* Given records:
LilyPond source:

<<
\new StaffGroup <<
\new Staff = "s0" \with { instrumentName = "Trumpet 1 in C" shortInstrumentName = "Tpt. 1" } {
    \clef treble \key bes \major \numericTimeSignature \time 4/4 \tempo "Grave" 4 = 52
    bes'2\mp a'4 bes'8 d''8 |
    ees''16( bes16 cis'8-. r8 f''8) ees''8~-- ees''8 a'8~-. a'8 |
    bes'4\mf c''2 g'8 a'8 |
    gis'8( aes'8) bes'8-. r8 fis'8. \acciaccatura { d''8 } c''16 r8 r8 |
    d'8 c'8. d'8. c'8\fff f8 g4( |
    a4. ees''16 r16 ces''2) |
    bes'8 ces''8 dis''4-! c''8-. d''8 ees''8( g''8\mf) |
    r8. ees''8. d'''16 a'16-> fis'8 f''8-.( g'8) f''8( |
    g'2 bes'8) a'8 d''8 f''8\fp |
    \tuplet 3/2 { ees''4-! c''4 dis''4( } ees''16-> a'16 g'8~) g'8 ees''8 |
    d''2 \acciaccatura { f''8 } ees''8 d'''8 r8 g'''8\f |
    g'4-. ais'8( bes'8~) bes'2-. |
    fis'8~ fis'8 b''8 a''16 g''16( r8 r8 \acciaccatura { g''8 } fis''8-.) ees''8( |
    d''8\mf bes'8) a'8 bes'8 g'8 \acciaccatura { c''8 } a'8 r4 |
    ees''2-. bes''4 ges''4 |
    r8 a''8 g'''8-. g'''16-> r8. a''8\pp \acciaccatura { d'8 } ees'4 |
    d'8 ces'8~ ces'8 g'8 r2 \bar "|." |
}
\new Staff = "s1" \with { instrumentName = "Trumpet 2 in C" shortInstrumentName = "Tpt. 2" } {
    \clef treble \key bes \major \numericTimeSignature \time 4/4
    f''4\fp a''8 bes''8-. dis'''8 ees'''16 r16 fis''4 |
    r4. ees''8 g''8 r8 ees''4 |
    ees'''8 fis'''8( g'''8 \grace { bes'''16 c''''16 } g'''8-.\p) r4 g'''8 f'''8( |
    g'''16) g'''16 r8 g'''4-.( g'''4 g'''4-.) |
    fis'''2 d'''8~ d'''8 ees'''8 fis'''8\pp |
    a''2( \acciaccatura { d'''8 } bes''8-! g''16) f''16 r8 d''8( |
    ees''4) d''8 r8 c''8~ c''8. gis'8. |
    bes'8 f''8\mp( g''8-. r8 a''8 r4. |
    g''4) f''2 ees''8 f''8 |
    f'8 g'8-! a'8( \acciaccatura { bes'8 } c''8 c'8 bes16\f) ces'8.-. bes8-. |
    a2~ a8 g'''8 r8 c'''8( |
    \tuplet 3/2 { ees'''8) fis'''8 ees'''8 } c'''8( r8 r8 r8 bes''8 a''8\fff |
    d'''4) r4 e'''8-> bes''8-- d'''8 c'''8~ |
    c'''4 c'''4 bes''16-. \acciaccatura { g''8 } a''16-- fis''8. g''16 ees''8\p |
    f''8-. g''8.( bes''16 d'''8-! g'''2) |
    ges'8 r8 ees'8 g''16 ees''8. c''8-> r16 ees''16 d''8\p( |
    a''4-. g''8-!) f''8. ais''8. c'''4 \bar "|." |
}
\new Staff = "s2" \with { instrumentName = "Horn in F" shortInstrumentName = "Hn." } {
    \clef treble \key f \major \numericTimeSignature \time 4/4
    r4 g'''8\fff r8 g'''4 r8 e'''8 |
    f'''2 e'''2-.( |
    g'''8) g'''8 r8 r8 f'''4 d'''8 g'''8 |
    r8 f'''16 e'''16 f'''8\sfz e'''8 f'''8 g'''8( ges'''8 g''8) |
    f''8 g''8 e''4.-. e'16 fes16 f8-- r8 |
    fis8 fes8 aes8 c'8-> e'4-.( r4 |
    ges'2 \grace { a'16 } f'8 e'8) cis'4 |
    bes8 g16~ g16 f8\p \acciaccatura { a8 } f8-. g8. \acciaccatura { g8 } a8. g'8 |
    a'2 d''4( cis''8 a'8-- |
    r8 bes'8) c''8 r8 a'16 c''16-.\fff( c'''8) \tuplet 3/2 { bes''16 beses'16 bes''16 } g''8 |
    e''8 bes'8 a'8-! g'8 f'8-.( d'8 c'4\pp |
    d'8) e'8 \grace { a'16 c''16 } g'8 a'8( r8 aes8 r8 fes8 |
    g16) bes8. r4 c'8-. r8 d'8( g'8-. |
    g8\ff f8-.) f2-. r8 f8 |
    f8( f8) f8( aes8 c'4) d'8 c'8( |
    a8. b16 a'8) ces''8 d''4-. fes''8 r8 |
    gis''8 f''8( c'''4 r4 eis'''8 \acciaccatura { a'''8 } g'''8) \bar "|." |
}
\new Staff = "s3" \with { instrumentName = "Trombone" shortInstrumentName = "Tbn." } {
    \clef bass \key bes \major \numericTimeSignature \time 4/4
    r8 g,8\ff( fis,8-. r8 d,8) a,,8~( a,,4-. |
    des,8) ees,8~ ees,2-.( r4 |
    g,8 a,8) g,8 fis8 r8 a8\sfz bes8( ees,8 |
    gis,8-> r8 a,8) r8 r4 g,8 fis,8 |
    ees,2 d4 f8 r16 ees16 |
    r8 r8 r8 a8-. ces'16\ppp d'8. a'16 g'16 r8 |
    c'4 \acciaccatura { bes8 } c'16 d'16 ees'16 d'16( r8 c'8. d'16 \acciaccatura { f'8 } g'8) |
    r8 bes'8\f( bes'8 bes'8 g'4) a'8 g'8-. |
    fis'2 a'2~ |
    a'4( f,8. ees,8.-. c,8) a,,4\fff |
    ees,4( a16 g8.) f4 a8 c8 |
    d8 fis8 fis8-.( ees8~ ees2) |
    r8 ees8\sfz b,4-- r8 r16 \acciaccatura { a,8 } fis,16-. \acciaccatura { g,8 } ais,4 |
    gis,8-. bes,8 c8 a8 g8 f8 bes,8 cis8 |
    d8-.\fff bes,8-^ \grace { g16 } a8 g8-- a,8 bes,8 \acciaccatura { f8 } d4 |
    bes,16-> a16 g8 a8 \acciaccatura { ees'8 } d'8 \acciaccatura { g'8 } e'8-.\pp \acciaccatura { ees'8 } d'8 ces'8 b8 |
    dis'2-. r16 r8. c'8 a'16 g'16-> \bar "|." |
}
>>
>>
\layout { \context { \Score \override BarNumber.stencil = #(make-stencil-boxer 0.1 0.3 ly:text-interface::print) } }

* The task: Extract every line in the entries above that contains the string "tuplet", copying each one unchanged.

* Exercise solution:
    \tuplet 3/2 { ees''4-! c''4 dis''4( } ees''16-> a'16 g'8~) g'8 ees''8 |
    \tuplet 3/2 { ees'''8) fis'''8 ees'''8 } c'''8( r8 r8 r8 bes''8 a''8\fff |
    r8 bes'8) c''8 r8 a'16 c''16-.\fff( c'''8) \tuplet 3/2 { bes''16 beses'16 bes''16 } g''8 |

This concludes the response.